Problem description — Filter these entries down to the lines that hold the word "black", and show each of them.

Available data —
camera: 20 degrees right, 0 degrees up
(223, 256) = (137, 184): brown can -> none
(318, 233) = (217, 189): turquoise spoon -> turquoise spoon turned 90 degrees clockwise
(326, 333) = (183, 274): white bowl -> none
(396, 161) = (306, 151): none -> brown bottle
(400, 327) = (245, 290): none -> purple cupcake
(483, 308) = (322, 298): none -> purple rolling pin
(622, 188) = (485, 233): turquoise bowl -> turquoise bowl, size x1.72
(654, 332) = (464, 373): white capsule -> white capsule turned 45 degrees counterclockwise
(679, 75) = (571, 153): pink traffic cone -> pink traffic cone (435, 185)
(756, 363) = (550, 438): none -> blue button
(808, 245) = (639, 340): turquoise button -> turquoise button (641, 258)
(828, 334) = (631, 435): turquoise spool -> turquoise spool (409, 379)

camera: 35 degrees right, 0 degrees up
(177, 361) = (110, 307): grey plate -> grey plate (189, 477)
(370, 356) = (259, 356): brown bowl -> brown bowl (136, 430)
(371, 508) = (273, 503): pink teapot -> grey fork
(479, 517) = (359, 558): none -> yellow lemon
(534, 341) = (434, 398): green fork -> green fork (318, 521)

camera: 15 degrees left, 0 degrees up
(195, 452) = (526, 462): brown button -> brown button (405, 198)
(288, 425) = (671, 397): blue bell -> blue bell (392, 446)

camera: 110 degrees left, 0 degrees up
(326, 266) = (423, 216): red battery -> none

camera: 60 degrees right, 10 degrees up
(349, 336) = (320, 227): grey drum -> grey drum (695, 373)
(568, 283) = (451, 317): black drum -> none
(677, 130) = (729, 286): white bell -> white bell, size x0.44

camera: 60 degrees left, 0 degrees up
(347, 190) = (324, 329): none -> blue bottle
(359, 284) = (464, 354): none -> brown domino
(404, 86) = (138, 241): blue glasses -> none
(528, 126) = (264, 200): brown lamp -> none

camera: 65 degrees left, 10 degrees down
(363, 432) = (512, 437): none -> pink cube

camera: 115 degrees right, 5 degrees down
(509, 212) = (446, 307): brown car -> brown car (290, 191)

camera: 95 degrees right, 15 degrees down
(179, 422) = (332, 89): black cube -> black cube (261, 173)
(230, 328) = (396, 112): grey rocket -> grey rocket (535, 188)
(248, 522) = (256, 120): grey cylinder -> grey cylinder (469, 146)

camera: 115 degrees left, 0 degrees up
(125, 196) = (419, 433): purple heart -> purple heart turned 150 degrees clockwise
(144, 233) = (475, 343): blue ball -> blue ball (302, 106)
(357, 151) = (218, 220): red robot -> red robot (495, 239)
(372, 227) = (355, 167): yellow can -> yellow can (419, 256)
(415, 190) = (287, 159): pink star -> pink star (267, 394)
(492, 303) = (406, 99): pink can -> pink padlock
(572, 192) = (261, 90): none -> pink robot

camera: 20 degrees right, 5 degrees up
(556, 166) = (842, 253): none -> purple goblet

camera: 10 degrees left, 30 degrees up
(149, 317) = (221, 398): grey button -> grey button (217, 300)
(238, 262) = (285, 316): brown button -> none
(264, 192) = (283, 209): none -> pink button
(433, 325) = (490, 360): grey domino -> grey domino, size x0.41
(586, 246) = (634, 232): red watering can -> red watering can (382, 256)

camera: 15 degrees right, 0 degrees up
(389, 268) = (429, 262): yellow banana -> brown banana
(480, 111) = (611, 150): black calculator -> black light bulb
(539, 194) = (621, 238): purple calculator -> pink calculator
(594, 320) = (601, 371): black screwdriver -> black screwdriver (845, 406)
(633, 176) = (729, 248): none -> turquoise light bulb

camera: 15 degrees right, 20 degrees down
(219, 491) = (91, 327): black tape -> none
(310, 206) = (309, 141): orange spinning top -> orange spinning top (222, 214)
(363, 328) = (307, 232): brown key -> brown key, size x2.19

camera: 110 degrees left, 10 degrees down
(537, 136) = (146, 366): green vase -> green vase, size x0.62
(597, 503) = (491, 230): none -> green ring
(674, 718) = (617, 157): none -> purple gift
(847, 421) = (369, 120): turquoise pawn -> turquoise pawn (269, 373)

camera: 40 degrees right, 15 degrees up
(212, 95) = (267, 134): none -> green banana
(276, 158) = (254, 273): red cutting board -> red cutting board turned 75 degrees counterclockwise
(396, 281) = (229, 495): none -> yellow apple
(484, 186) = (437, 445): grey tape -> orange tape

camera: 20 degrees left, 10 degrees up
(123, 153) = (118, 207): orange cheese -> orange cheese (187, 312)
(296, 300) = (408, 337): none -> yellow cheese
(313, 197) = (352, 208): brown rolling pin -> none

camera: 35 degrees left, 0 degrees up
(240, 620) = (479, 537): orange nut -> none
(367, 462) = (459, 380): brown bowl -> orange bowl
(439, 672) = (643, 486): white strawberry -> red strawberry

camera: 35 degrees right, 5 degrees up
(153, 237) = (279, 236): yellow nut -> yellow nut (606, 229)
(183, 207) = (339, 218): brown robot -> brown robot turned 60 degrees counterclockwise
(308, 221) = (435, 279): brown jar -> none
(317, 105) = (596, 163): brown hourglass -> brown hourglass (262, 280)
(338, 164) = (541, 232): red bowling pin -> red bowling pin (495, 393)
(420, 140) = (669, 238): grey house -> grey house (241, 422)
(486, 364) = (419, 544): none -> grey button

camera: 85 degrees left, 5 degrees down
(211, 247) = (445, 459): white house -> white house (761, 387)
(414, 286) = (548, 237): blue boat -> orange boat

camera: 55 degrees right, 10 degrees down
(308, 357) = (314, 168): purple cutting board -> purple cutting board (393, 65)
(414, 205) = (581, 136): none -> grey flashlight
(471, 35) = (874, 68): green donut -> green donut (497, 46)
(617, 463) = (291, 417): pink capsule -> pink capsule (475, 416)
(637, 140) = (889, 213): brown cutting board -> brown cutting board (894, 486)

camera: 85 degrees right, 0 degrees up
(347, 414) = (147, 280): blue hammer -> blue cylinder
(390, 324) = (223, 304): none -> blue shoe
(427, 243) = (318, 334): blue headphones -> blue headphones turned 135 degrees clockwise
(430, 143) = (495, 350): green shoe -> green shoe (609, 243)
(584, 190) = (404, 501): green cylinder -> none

Task output —
(568, 283) = (451, 317): black drum -> none
(179, 422) = (332, 89): black cube -> black cube (261, 173)
(480, 111) = (611, 150): black calculator -> black light bulb
(594, 320) = (601, 371): black screwdriver -> black screwdriver (845, 406)
(219, 491) = (91, 327): black tape -> none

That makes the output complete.